**WORK REQUIRED:** Once the line containing "camera: 30 degrees left, 5 degrees up" is found in the records below, return it and each following line exactly, up to and including the line containing "(559, 277) = (433, 177): black", and nothing else.

[RECORDS TO PROCESS — start]

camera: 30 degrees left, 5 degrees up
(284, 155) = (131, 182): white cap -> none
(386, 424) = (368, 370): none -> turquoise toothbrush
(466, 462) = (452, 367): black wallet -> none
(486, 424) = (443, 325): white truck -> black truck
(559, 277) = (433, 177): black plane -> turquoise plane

[RECORDS TO PROCESS — finish]
[RECORDS TO PROCESS — start]

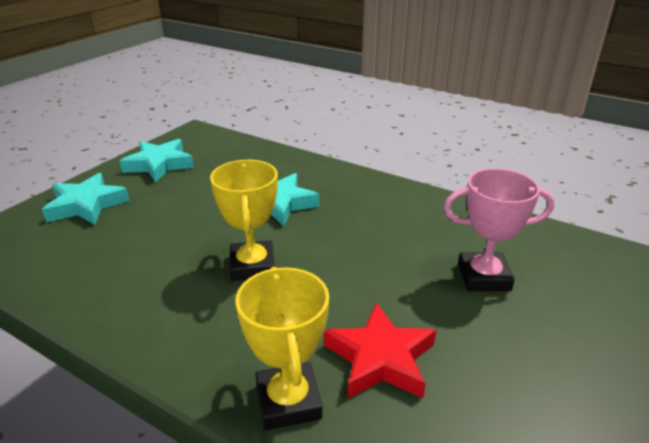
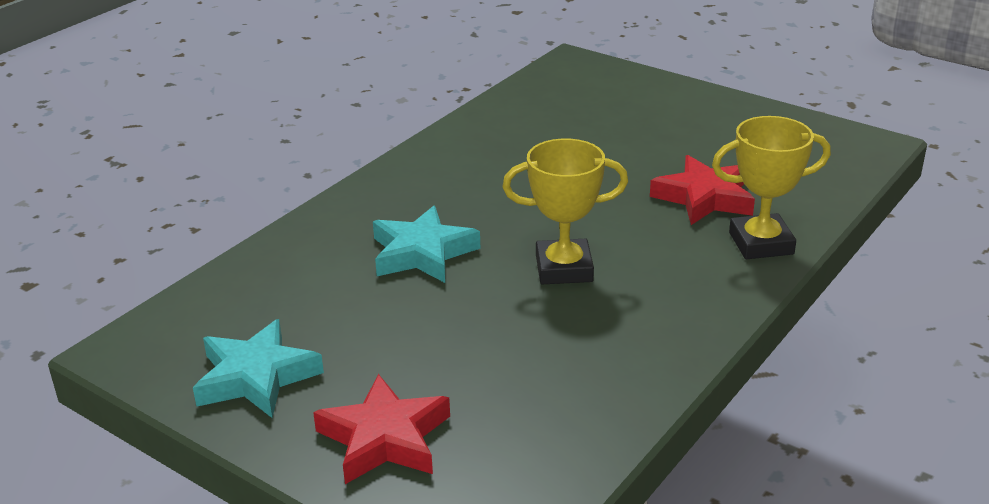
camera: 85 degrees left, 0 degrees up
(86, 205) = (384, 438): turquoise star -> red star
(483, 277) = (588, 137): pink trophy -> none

[RECORDS TO PROCESS — finish]
[RECORDS TO PROCESS — start]

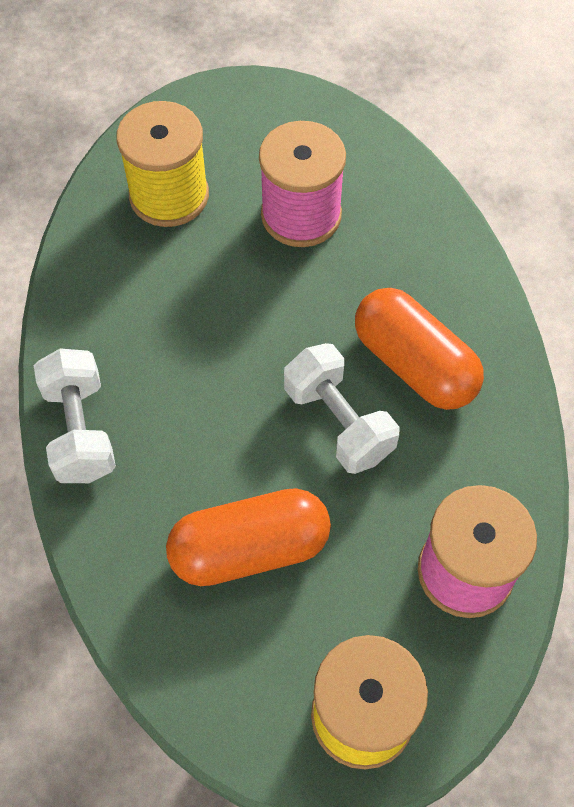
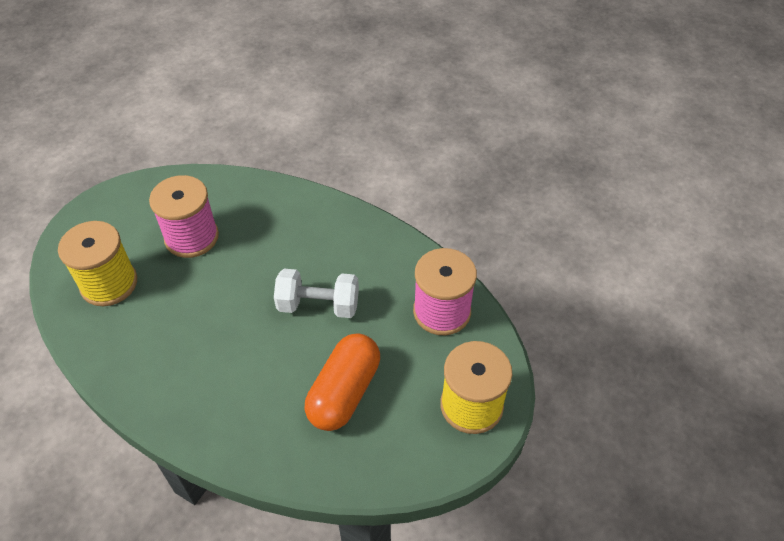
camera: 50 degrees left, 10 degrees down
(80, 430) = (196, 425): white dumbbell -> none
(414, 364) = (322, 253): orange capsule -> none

[RECORDS TO PROCESS — finish]

**TASK RESULT:**
camera: 30 degrees left, 5 degrees up
(284, 155) = (131, 182): white cap -> none
(386, 424) = (368, 370): none -> turquoise toothbrush
(466, 462) = (452, 367): black wallet -> none
(486, 424) = (443, 325): white truck -> black truck
(559, 277) = (433, 177): black plane -> turquoise plane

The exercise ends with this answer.